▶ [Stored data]
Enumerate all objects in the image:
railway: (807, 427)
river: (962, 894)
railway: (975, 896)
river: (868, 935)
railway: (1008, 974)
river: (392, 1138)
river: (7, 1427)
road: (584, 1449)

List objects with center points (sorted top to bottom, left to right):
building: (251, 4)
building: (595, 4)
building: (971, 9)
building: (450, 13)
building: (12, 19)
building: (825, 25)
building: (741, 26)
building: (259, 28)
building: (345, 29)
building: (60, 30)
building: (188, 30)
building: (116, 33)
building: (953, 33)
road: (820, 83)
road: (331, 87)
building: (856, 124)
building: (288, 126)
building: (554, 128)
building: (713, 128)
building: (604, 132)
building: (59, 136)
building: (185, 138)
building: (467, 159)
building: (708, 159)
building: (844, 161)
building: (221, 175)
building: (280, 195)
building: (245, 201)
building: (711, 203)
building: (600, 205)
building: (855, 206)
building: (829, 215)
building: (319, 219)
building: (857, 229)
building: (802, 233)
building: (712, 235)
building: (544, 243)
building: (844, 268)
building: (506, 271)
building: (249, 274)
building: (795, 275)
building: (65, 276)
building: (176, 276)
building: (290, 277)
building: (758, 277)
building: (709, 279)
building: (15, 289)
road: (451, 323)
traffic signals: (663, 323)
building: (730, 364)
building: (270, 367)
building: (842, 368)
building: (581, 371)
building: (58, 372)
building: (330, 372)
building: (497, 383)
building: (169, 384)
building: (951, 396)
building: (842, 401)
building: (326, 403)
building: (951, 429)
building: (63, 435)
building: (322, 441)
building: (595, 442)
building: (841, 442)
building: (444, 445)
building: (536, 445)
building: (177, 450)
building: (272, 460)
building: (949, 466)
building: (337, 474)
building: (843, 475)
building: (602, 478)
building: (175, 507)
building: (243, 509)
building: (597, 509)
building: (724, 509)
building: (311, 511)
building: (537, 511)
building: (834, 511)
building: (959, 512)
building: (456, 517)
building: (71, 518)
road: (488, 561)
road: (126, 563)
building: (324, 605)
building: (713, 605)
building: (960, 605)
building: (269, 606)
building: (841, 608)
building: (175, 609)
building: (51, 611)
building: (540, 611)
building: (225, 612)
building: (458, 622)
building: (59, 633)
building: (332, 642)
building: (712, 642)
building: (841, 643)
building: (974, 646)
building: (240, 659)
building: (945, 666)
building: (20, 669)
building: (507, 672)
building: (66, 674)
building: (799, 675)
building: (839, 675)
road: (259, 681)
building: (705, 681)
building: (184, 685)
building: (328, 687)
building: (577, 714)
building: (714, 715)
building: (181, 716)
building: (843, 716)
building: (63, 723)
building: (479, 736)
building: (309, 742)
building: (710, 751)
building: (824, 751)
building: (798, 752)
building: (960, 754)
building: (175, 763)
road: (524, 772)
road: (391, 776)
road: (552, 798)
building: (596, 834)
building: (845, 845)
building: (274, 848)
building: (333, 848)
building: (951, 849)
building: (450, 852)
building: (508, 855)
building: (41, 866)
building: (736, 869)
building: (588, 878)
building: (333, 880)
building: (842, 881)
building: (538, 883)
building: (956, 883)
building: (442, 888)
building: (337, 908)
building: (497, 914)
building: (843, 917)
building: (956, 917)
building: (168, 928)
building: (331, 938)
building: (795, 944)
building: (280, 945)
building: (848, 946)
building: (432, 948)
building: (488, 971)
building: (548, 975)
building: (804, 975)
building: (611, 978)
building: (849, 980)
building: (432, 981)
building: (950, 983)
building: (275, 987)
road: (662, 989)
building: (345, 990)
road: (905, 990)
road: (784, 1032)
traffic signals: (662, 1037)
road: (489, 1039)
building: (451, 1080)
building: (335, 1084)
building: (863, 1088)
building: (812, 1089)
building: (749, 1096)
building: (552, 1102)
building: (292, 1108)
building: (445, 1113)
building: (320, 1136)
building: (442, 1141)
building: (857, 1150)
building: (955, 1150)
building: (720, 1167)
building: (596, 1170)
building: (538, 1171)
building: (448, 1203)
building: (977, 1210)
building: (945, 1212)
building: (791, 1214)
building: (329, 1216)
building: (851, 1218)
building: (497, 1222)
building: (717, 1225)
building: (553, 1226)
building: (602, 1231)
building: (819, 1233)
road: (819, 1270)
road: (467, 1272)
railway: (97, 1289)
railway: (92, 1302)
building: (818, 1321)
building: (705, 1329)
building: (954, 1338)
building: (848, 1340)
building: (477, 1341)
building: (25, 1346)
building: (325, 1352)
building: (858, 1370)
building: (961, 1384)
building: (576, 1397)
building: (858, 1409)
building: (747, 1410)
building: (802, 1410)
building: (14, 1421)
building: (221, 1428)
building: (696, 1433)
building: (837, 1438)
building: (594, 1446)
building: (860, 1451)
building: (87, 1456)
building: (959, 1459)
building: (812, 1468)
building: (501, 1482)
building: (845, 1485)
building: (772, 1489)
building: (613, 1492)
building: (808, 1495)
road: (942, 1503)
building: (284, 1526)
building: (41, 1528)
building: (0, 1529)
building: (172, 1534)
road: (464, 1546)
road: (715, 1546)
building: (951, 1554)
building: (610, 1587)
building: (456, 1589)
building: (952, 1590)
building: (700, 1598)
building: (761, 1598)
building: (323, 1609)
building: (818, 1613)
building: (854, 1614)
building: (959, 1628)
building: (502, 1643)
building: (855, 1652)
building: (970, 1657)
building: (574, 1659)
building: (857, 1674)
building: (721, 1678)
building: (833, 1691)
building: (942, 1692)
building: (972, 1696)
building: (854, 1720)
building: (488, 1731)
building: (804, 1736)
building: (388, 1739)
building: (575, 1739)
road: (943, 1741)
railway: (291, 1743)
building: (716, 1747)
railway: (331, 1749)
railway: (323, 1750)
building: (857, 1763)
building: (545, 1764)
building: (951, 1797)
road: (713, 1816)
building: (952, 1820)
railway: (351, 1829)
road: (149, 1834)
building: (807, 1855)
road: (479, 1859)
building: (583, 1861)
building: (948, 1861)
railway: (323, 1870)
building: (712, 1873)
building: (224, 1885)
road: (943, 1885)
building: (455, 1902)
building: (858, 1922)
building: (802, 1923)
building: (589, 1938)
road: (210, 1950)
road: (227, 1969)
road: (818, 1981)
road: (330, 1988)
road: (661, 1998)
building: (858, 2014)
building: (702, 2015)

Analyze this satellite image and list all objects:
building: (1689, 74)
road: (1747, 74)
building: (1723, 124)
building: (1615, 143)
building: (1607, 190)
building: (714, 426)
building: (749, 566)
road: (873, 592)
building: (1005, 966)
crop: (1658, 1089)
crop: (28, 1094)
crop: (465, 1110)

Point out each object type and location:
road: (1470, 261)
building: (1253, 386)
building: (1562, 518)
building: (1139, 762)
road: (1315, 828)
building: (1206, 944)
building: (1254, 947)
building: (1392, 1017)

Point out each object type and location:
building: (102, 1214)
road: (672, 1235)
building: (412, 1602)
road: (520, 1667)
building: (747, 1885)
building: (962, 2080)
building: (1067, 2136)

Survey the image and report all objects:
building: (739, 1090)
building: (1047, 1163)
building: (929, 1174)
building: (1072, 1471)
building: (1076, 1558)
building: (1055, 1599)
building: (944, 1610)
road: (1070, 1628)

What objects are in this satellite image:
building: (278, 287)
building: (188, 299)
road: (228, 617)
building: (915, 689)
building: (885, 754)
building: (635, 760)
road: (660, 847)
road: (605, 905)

▶ [Assignment]
A faithful, word-for-word copy of the data is the expected answer.

▶ [Response area]
Enumerate all objects in the image:
railway: (807, 427)
river: (962, 894)
railway: (975, 896)
river: (868, 935)
railway: (1008, 974)
river: (392, 1138)
river: (7, 1427)
road: (584, 1449)

List objects with center points (sorted top to bottom, left to right):
building: (251, 4)
building: (595, 4)
building: (971, 9)
building: (450, 13)
building: (12, 19)
building: (825, 25)
building: (741, 26)
building: (259, 28)
building: (345, 29)
building: (60, 30)
building: (188, 30)
building: (116, 33)
building: (953, 33)
road: (820, 83)
road: (331, 87)
building: (856, 124)
building: (288, 126)
building: (554, 128)
building: (713, 128)
building: (604, 132)
building: (59, 136)
building: (185, 138)
building: (467, 159)
building: (708, 159)
building: (844, 161)
building: (221, 175)
building: (280, 195)
building: (245, 201)
building: (711, 203)
building: (600, 205)
building: (855, 206)
building: (829, 215)
building: (319, 219)
building: (857, 229)
building: (802, 233)
building: (712, 235)
building: (544, 243)
building: (844, 268)
building: (506, 271)
building: (249, 274)
building: (795, 275)
building: (65, 276)
building: (176, 276)
building: (290, 277)
building: (758, 277)
building: (709, 279)
building: (15, 289)
road: (451, 323)
traffic signals: (663, 323)
building: (730, 364)
building: (270, 367)
building: (842, 368)
building: (581, 371)
building: (58, 372)
building: (330, 372)
building: (497, 383)
building: (169, 384)
building: (951, 396)
building: (842, 401)
building: (326, 403)
building: (951, 429)
building: (63, 435)
building: (322, 441)
building: (595, 442)
building: (841, 442)
building: (444, 445)
building: (536, 445)
building: (177, 450)
building: (272, 460)
building: (949, 466)
building: (337, 474)
building: (843, 475)
building: (602, 478)
building: (175, 507)
building: (243, 509)
building: (597, 509)
building: (724, 509)
building: (311, 511)
building: (537, 511)
building: (834, 511)
building: (959, 512)
building: (456, 517)
building: (71, 518)
road: (488, 561)
road: (126, 563)
building: (324, 605)
building: (713, 605)
building: (960, 605)
building: (269, 606)
building: (841, 608)
building: (175, 609)
building: (51, 611)
building: (540, 611)
building: (225, 612)
building: (458, 622)
building: (59, 633)
building: (332, 642)
building: (712, 642)
building: (841, 643)
building: (974, 646)
building: (240, 659)
building: (945, 666)
building: (20, 669)
building: (507, 672)
building: (66, 674)
building: (799, 675)
building: (839, 675)
road: (259, 681)
building: (705, 681)
building: (184, 685)
building: (328, 687)
building: (577, 714)
building: (714, 715)
building: (181, 716)
building: (843, 716)
building: (63, 723)
building: (479, 736)
building: (309, 742)
building: (710, 751)
building: (824, 751)
building: (798, 752)
building: (960, 754)
building: (175, 763)
road: (524, 772)
road: (391, 776)
road: (552, 798)
building: (596, 834)
building: (845, 845)
building: (274, 848)
building: (333, 848)
building: (951, 849)
building: (450, 852)
building: (508, 855)
building: (41, 866)
building: (736, 869)
building: (588, 878)
building: (333, 880)
building: (842, 881)
building: (538, 883)
building: (956, 883)
building: (442, 888)
building: (337, 908)
building: (497, 914)
building: (843, 917)
building: (956, 917)
building: (168, 928)
building: (331, 938)
building: (795, 944)
building: (280, 945)
building: (848, 946)
building: (432, 948)
building: (488, 971)
building: (548, 975)
building: (804, 975)
building: (611, 978)
building: (849, 980)
building: (432, 981)
building: (950, 983)
building: (275, 987)
road: (662, 989)
building: (345, 990)
road: (905, 990)
road: (784, 1032)
traffic signals: (662, 1037)
road: (489, 1039)
building: (451, 1080)
building: (335, 1084)
building: (863, 1088)
building: (812, 1089)
building: (749, 1096)
building: (552, 1102)
building: (292, 1108)
building: (445, 1113)
building: (320, 1136)
building: (442, 1141)
building: (857, 1150)
building: (955, 1150)
building: (720, 1167)
building: (596, 1170)
building: (538, 1171)
building: (448, 1203)
building: (977, 1210)
building: (945, 1212)
building: (791, 1214)
building: (329, 1216)
building: (851, 1218)
building: (497, 1222)
building: (717, 1225)
building: (553, 1226)
building: (602, 1231)
building: (819, 1233)
road: (819, 1270)
road: (467, 1272)
railway: (97, 1289)
railway: (92, 1302)
building: (818, 1321)
building: (705, 1329)
building: (954, 1338)
building: (848, 1340)
building: (477, 1341)
building: (25, 1346)
building: (325, 1352)
building: (858, 1370)
building: (961, 1384)
building: (576, 1397)
building: (858, 1409)
building: (747, 1410)
building: (802, 1410)
building: (14, 1421)
building: (221, 1428)
building: (696, 1433)
building: (837, 1438)
building: (594, 1446)
building: (860, 1451)
building: (87, 1456)
building: (959, 1459)
building: (812, 1468)
building: (501, 1482)
building: (845, 1485)
building: (772, 1489)
building: (613, 1492)
building: (808, 1495)
road: (942, 1503)
building: (284, 1526)
building: (41, 1528)
building: (0, 1529)
building: (172, 1534)
road: (464, 1546)
road: (715, 1546)
building: (951, 1554)
building: (610, 1587)
building: (456, 1589)
building: (952, 1590)
building: (700, 1598)
building: (761, 1598)
building: (323, 1609)
building: (818, 1613)
building: (854, 1614)
building: (959, 1628)
building: (502, 1643)
building: (855, 1652)
building: (970, 1657)
building: (574, 1659)
building: (857, 1674)
building: (721, 1678)
building: (833, 1691)
building: (942, 1692)
building: (972, 1696)
building: (854, 1720)
building: (488, 1731)
building: (804, 1736)
building: (388, 1739)
building: (575, 1739)
road: (943, 1741)
railway: (291, 1743)
building: (716, 1747)
railway: (331, 1749)
railway: (323, 1750)
building: (857, 1763)
building: (545, 1764)
building: (951, 1797)
road: (713, 1816)
building: (952, 1820)
railway: (351, 1829)
road: (149, 1834)
building: (807, 1855)
road: (479, 1859)
building: (583, 1861)
building: (948, 1861)
railway: (323, 1870)
building: (712, 1873)
building: (224, 1885)
road: (943, 1885)
building: (455, 1902)
building: (858, 1922)
building: (802, 1923)
building: (589, 1938)
road: (210, 1950)
road: (227, 1969)
road: (818, 1981)
road: (330, 1988)
road: (661, 1998)
building: (858, 2014)
building: (702, 2015)

Analyze this satellite image and list all objects:
building: (1689, 74)
road: (1747, 74)
building: (1723, 124)
building: (1615, 143)
building: (1607, 190)
building: (714, 426)
building: (749, 566)
road: (873, 592)
building: (1005, 966)
crop: (1658, 1089)
crop: (28, 1094)
crop: (465, 1110)

Point out each object type and location:
road: (1470, 261)
building: (1253, 386)
building: (1562, 518)
building: (1139, 762)
road: (1315, 828)
building: (1206, 944)
building: (1254, 947)
building: (1392, 1017)

Point out each object type and location:
building: (102, 1214)
road: (672, 1235)
building: (412, 1602)
road: (520, 1667)
building: (747, 1885)
building: (962, 2080)
building: (1067, 2136)

Survey the image and report all objects:
building: (739, 1090)
building: (1047, 1163)
building: (929, 1174)
building: (1072, 1471)
building: (1076, 1558)
building: (1055, 1599)
building: (944, 1610)
road: (1070, 1628)

What objects are in this satellite image:
building: (278, 287)
building: (188, 299)
road: (228, 617)
building: (915, 689)
building: (885, 754)
building: (635, 760)
road: (660, 847)
road: (605, 905)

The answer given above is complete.